→ What the task requires
Which lines of the records below contain the word "green"? Copy each of them out.
Data extracts START
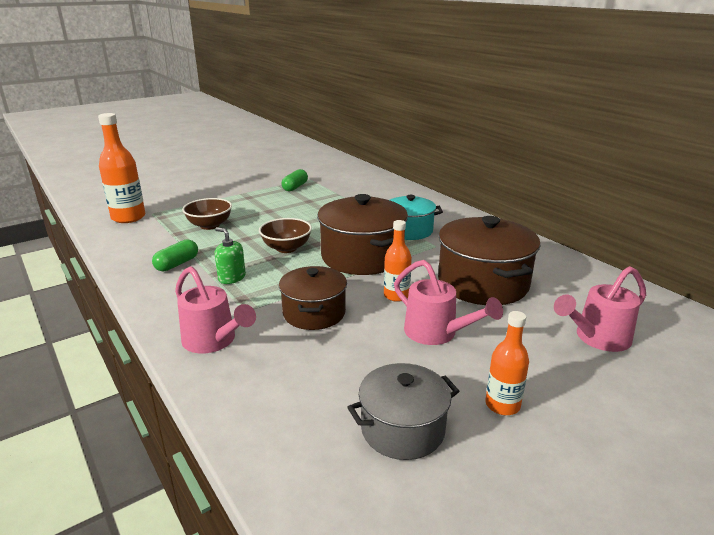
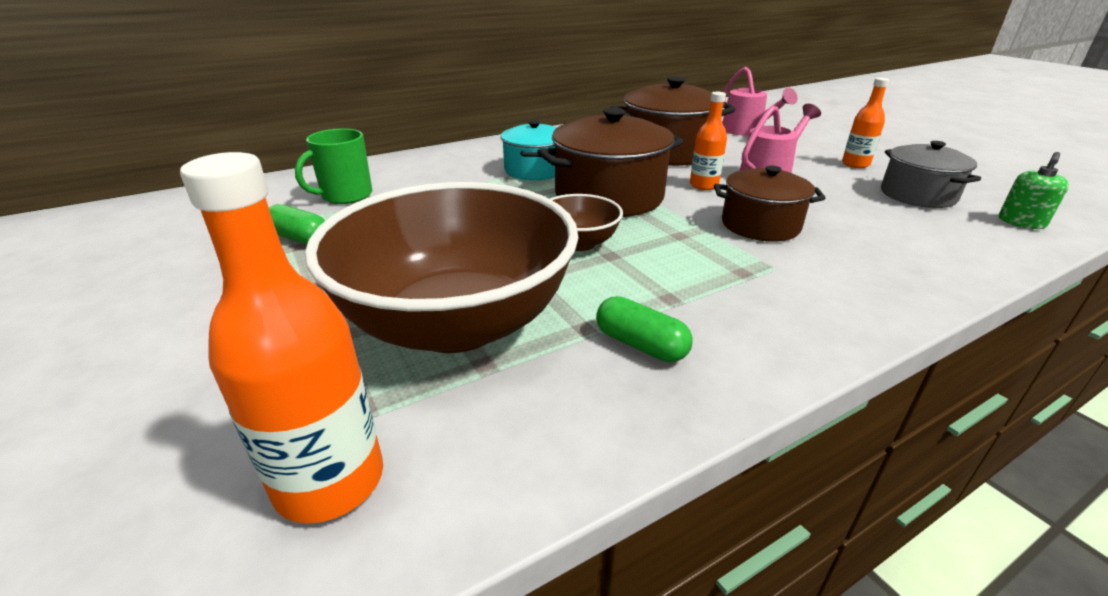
camera: 85 degrees left, 5 degrees up
pink watering can [175,266,256,353] -> none
brown bowl [182,198,232,230] -> brown bowl [305,182,578,353], size x2.27
green soap dispenser [215,227,246,284] -> green soap dispenser moved to [999,152,1069,229]
none -> green mug [295,128,372,204]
Data extracts END
→ Completed task
green soap dispenser [215,227,246,284] -> green soap dispenser moved to [999,152,1069,229]
none -> green mug [295,128,372,204]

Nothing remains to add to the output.